- _Problem to work on_:
In this exercise, return the whole listing exactly, excluding any images.

- _Dataset excerpt_:
========
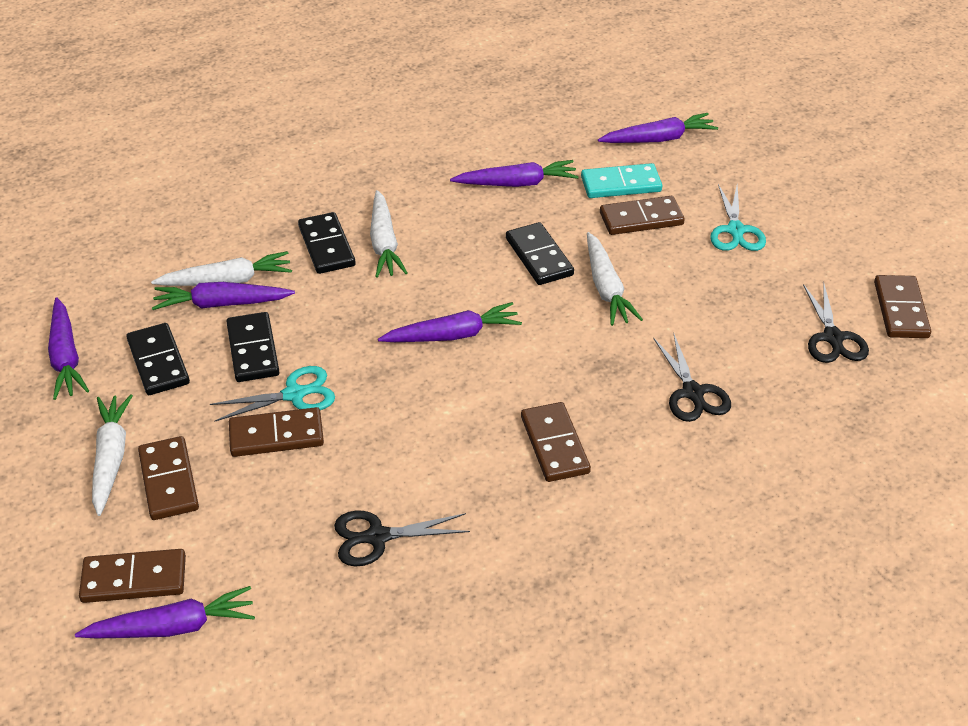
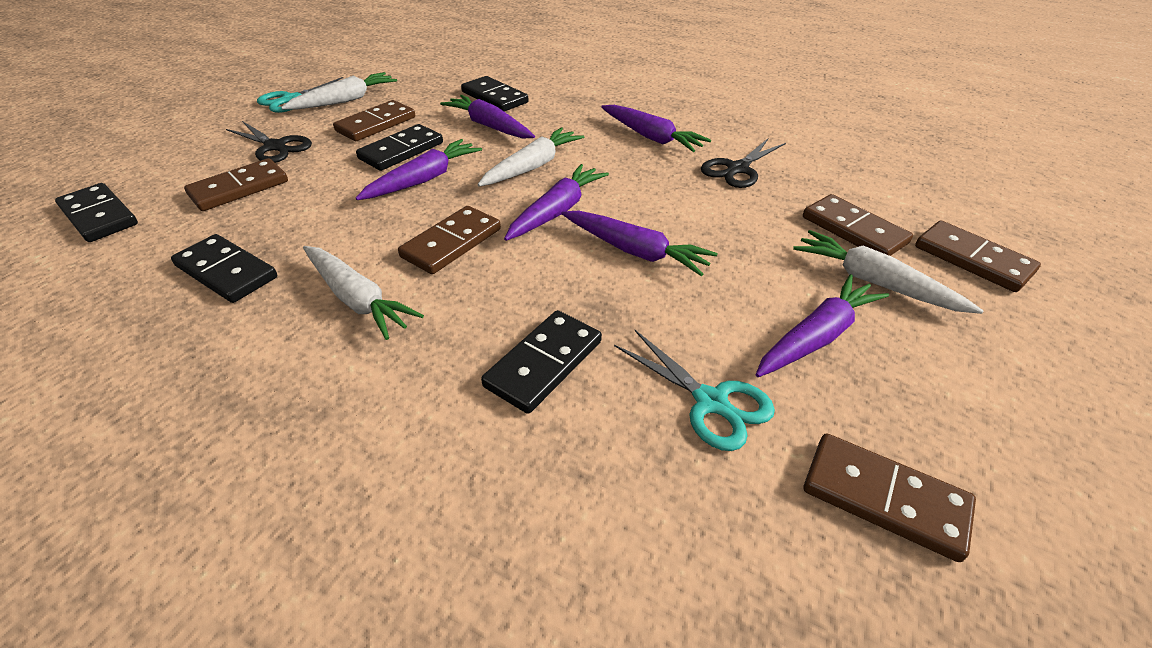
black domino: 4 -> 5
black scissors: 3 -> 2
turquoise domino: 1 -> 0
========
- _Answer to this exercise_:
black domino: 4 -> 5
black scissors: 3 -> 2
turquoise domino: 1 -> 0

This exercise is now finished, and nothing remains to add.